Return exactly the lines of the data below, from the one that contains "none -> pink plate F10 level 1" through the final line, and leave out every picture.

============

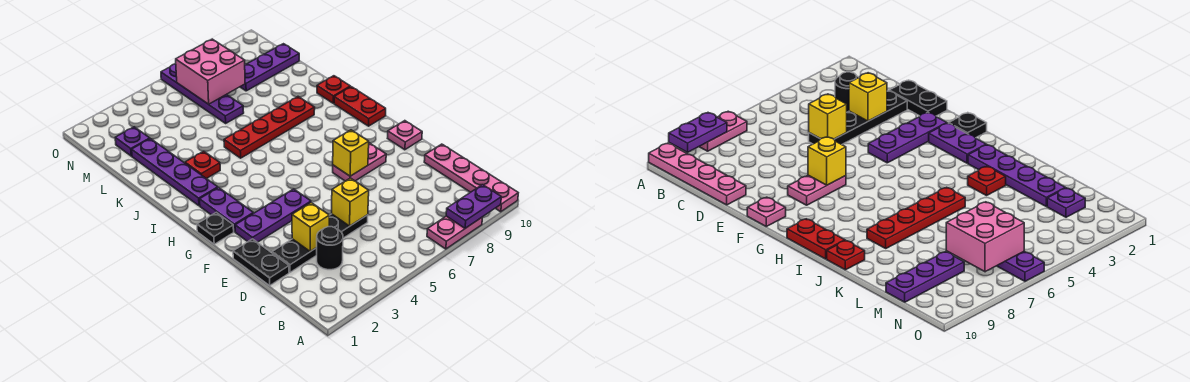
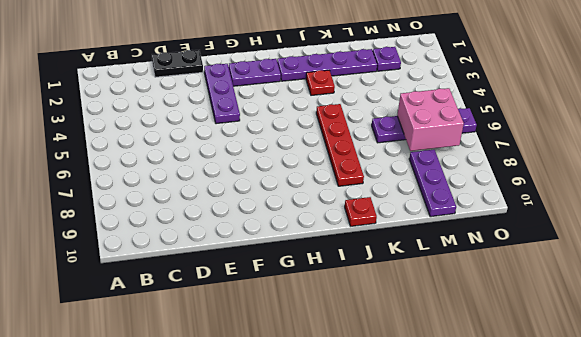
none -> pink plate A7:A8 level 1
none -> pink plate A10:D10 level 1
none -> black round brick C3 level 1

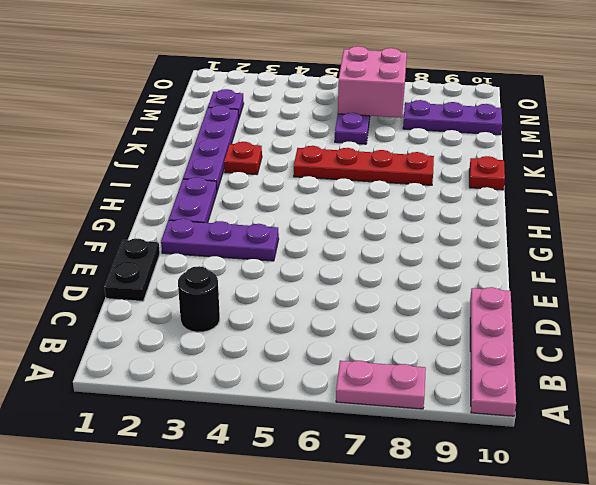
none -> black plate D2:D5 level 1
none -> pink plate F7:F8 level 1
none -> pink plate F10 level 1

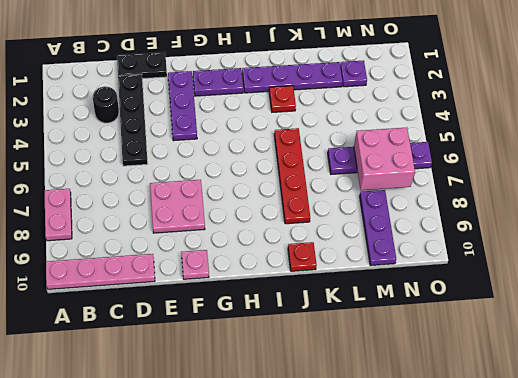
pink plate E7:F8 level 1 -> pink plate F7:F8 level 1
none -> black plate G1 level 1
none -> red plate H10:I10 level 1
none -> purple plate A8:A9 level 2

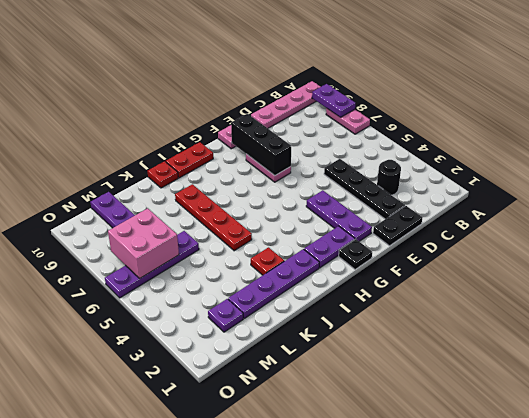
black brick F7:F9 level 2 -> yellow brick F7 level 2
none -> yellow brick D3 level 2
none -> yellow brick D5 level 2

============

__TASK OUTPUT__
none -> pink plate F10 level 1

pink plate E7:F8 level 1 -> pink plate F7:F8 level 1
none -> black plate G1 level 1
none -> red plate H10:I10 level 1
none -> purple plate A8:A9 level 2

black brick F7:F9 level 2 -> yellow brick F7 level 2
none -> yellow brick D3 level 2
none -> yellow brick D5 level 2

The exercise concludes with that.